### WHAT THE EXERCISE ASKS:
Copy the records word for word, starting at their first line and ending at the line with "EHN: 02:50 -> none", both ends included. Leave out the pictures.

### INFORMATION SUPPLIED:

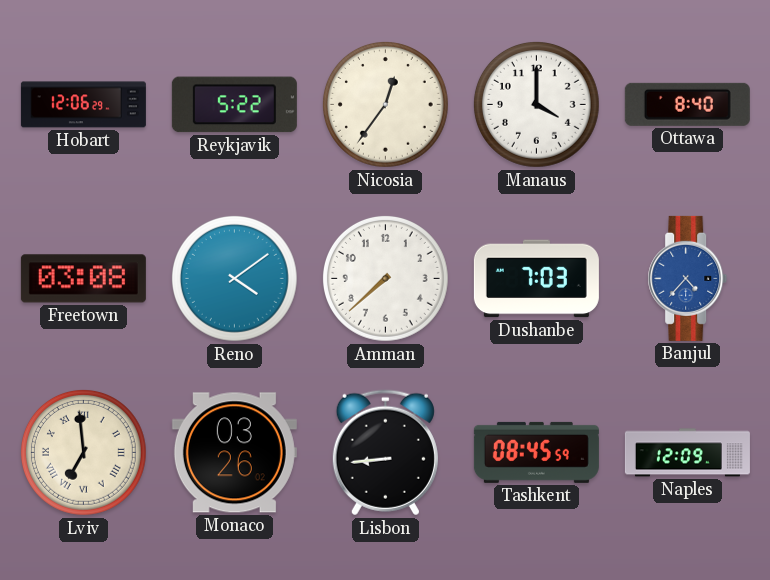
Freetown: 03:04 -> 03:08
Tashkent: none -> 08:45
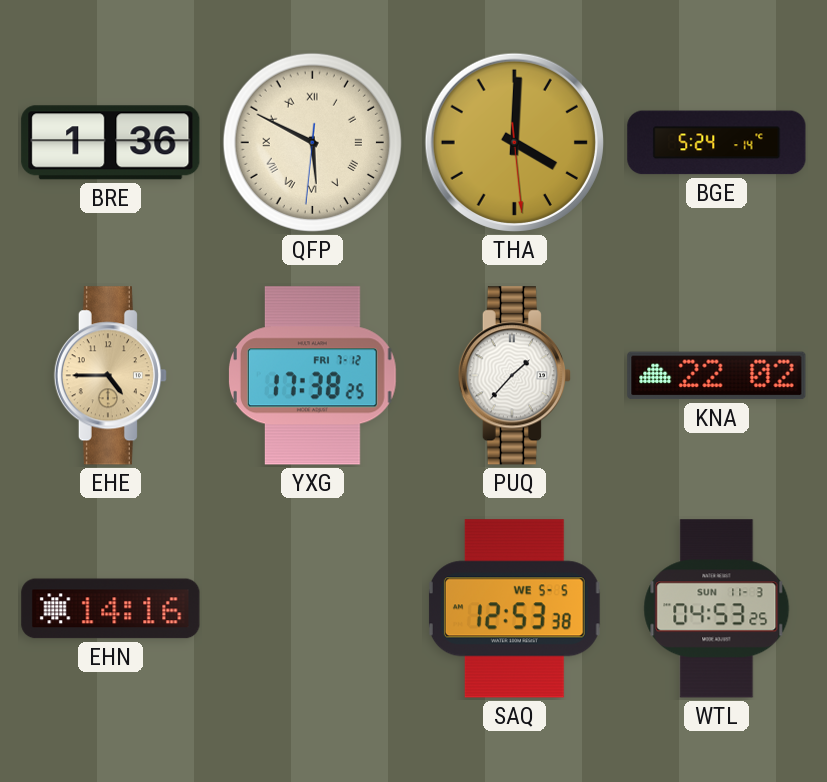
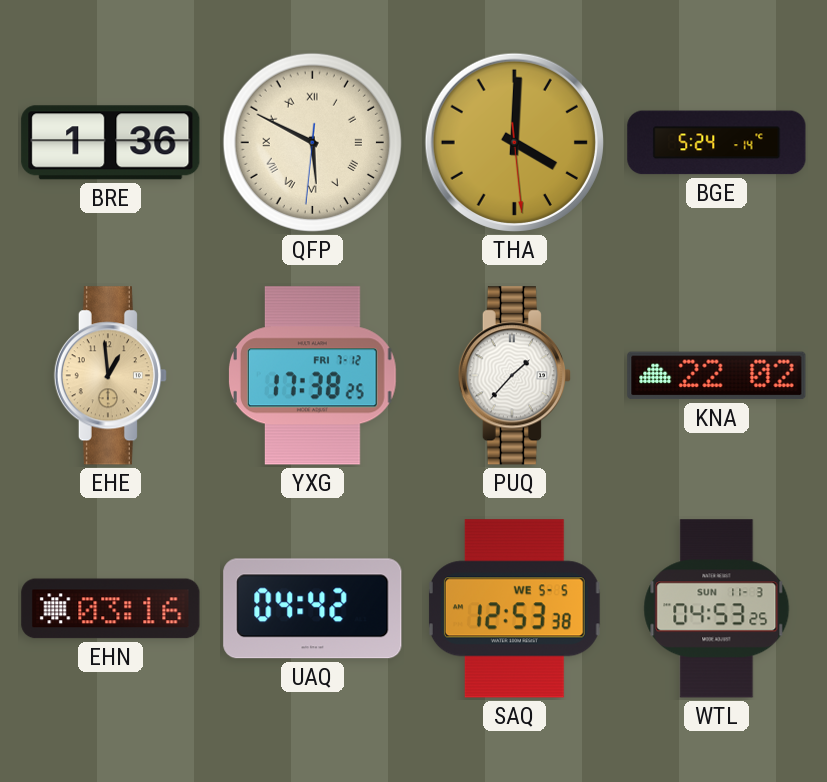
EHE: 4:45 -> 12:59
EHN: 14:16 -> 03:16
UAQ: none -> 04:42
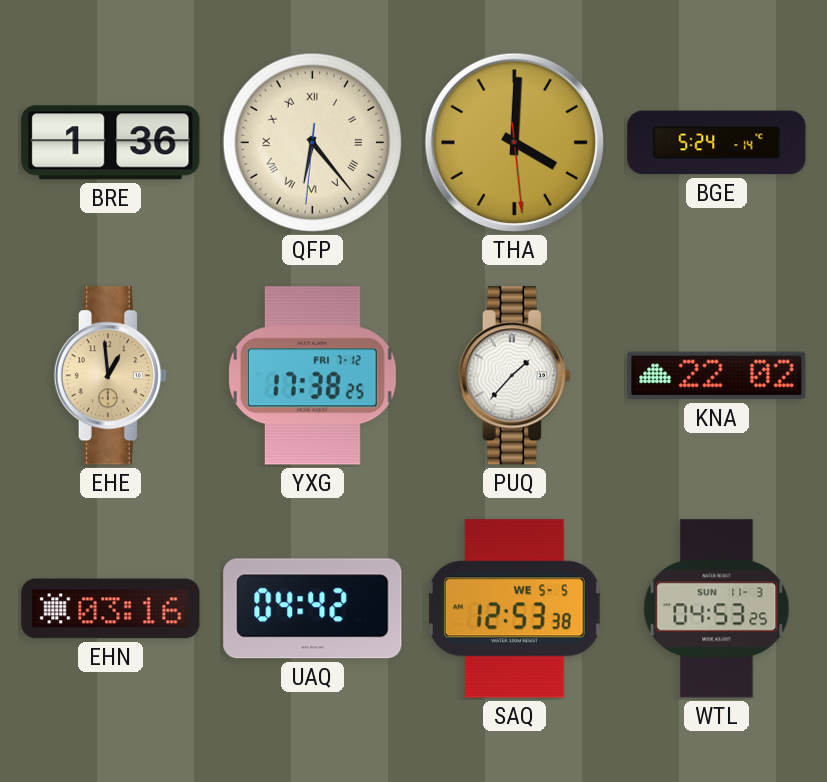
QFP: 5:49 -> 6:23
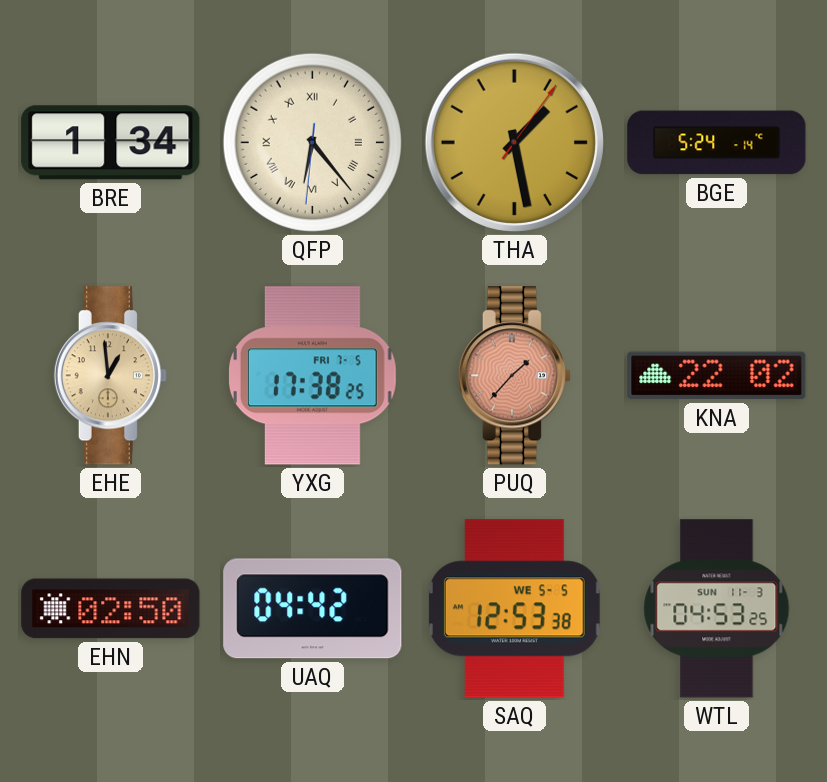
BRE: 1:36 -> 1:34
THA: 4:00 -> 1:28
YXG date: FRI 7-12 -> FRI 7-5
PUQ dial: white -> salmon
EHN: 03:16 -> 02:50
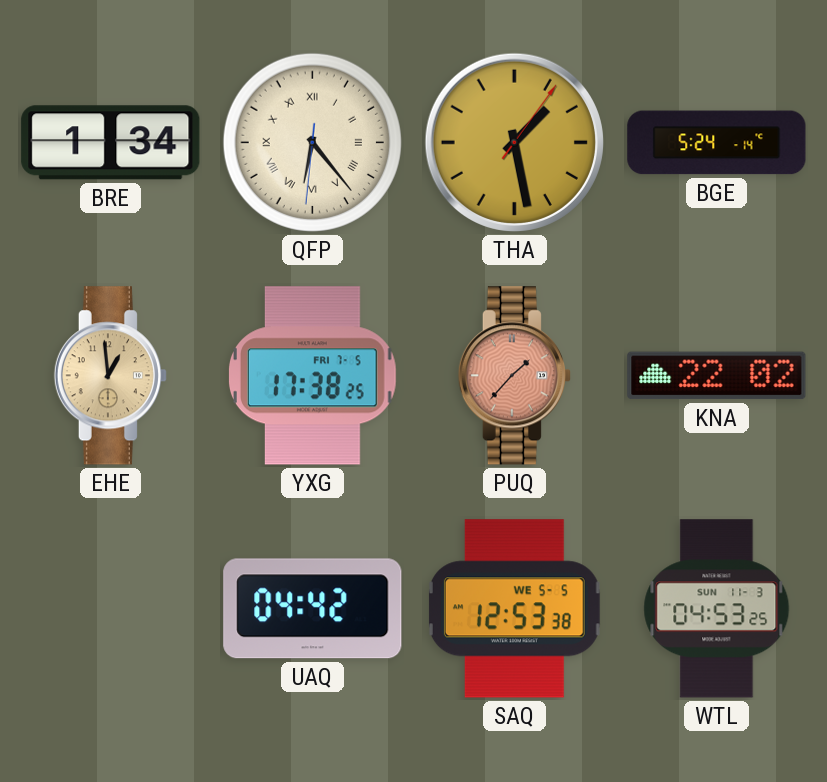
EHN: 02:50 -> none
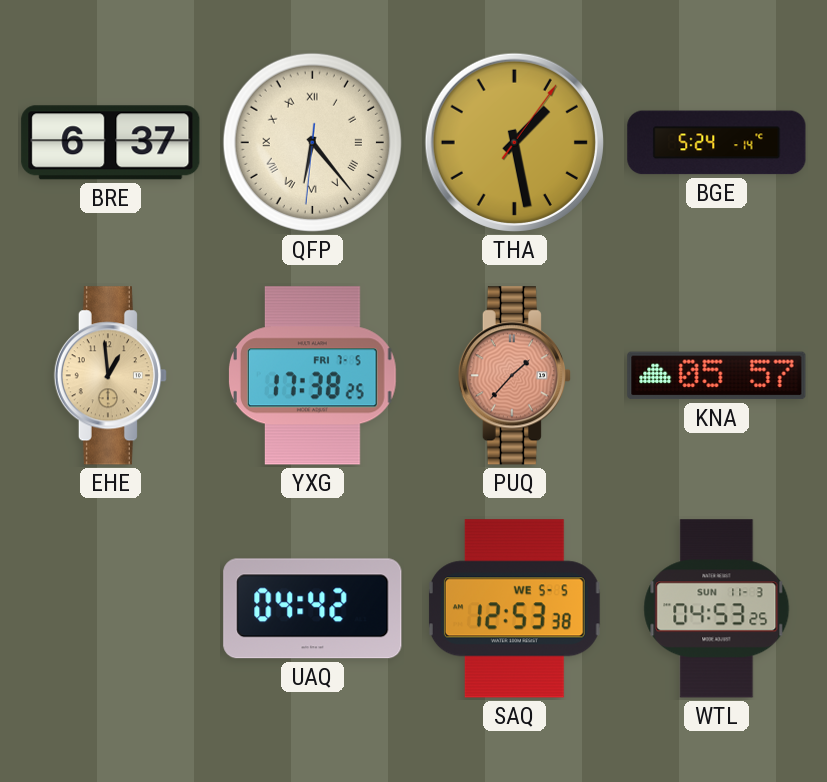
BRE: 1:34 -> 6:37
KNA: 22:02 -> 05:57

### SOLUTION TO THIS TASK:
Freetown: 03:04 -> 03:08
Tashkent: none -> 08:45
EHE: 4:45 -> 12:59
EHN: 14:16 -> 03:16
UAQ: none -> 04:42
QFP: 5:49 -> 6:23
BRE: 1:36 -> 1:34
THA: 4:00 -> 1:28
YXG date: FRI 7-12 -> FRI 7-5
PUQ dial: white -> salmon
EHN: 03:16 -> 02:50
EHN: 02:50 -> none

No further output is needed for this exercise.